## [INSTRUCTIONS TO FOLLOW]
For every entry below, give it back exactly and leave out any image.

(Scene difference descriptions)
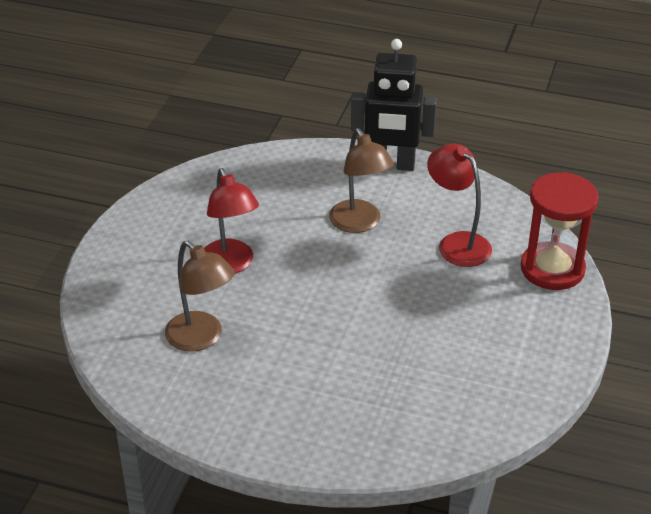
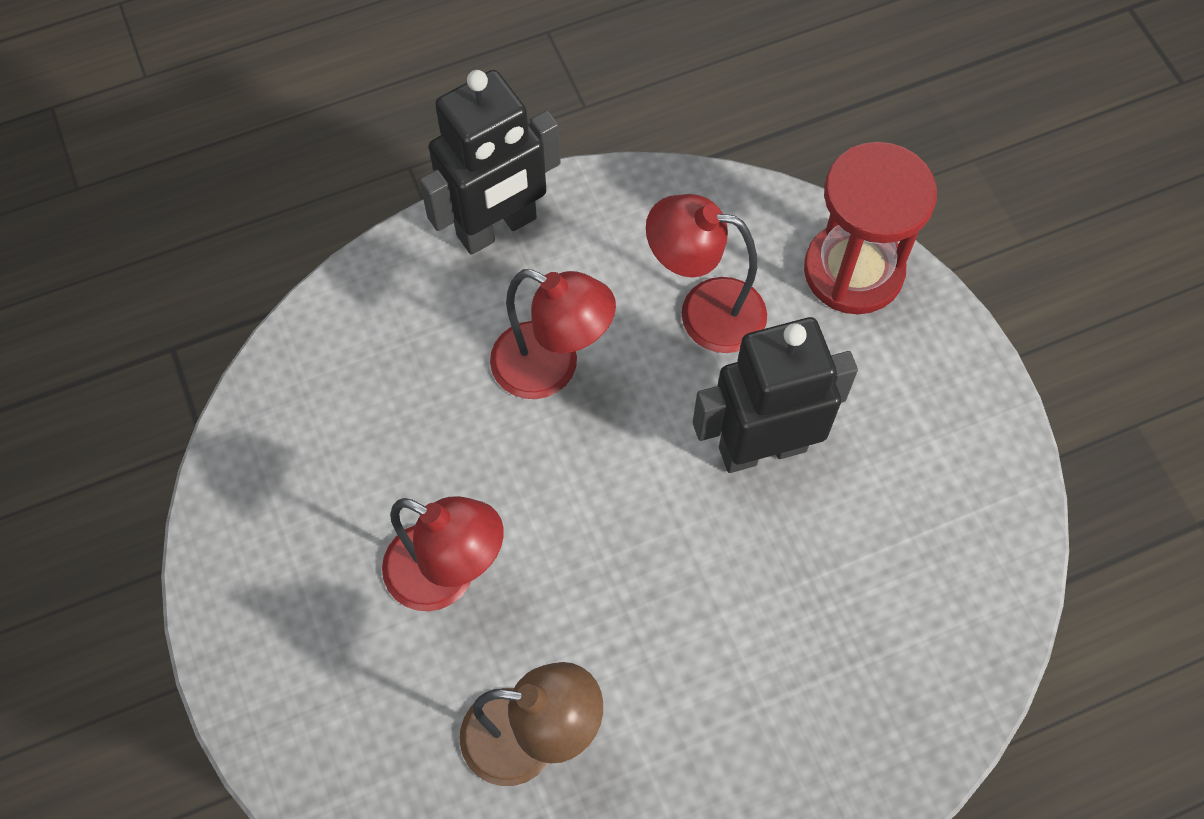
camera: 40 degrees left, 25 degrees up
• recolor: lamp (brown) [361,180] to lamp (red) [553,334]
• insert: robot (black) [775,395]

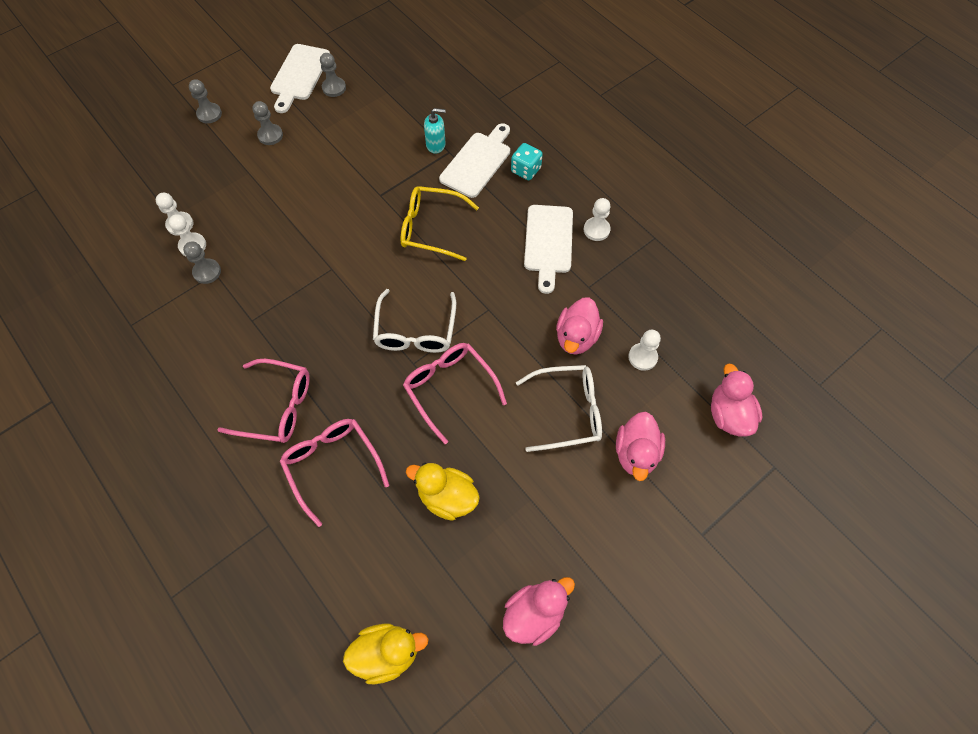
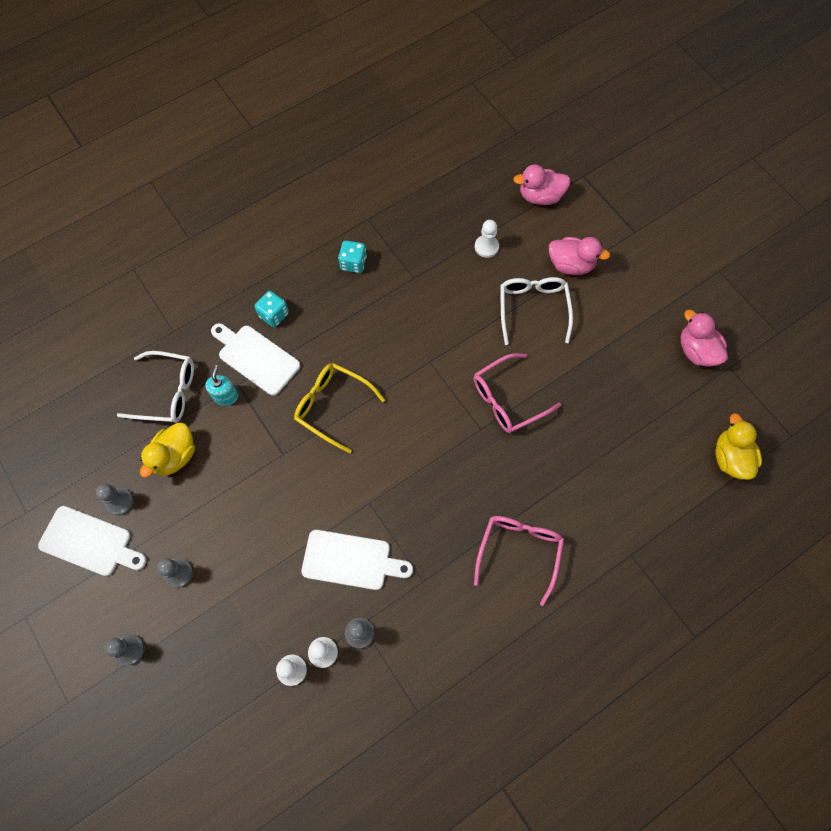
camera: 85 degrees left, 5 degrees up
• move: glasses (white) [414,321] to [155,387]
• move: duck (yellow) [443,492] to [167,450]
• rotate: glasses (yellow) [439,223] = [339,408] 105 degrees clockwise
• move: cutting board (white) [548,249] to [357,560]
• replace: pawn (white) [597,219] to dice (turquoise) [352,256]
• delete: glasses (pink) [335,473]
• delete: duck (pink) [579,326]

## [SOLUTION TO THIS TASK]
camera: 40 degrees left, 25 degrees up
• recolor: lamp (brown) [361,180] to lamp (red) [553,334]
• insert: robot (black) [775,395]

camera: 85 degrees left, 5 degrees up
• move: glasses (white) [414,321] to [155,387]
• move: duck (yellow) [443,492] to [167,450]
• rotate: glasses (yellow) [439,223] = [339,408] 105 degrees clockwise
• move: cutting board (white) [548,249] to [357,560]
• replace: pawn (white) [597,219] to dice (turquoise) [352,256]
• delete: glasses (pink) [335,473]
• delete: duck (pink) [579,326]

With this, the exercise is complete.